**Data section**
-- Opening Marker --

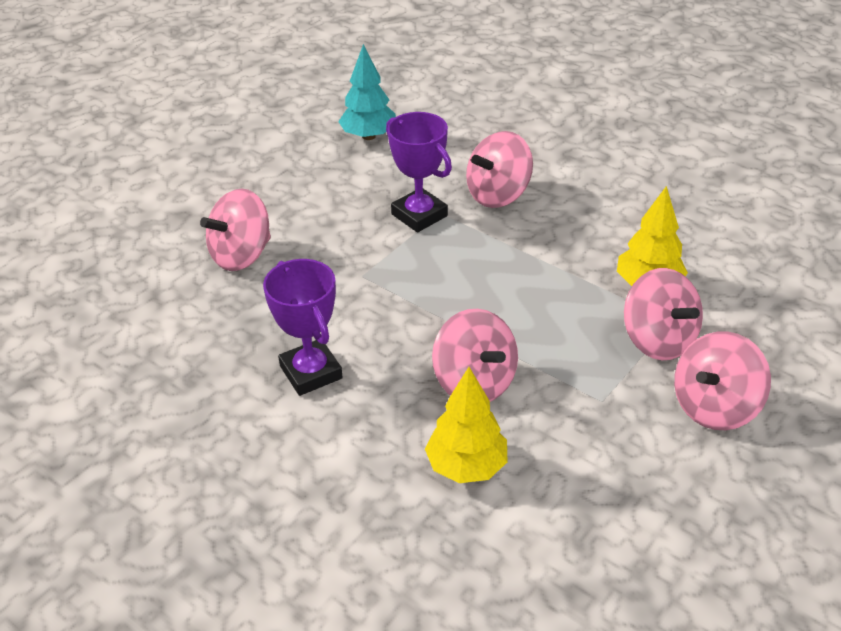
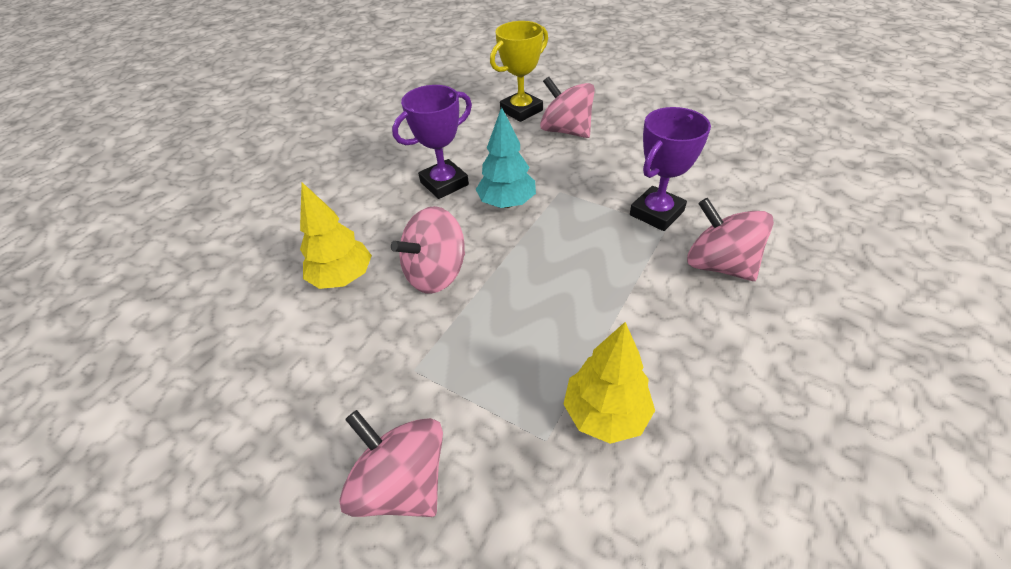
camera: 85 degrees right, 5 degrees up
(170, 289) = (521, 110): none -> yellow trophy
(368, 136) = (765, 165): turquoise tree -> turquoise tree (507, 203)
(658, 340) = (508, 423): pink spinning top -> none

-- Closing Marker --

The lines to show are those in the data above that include "none".

**Response to the task**
(170, 289) = (521, 110): none -> yellow trophy
(658, 340) = (508, 423): pink spinning top -> none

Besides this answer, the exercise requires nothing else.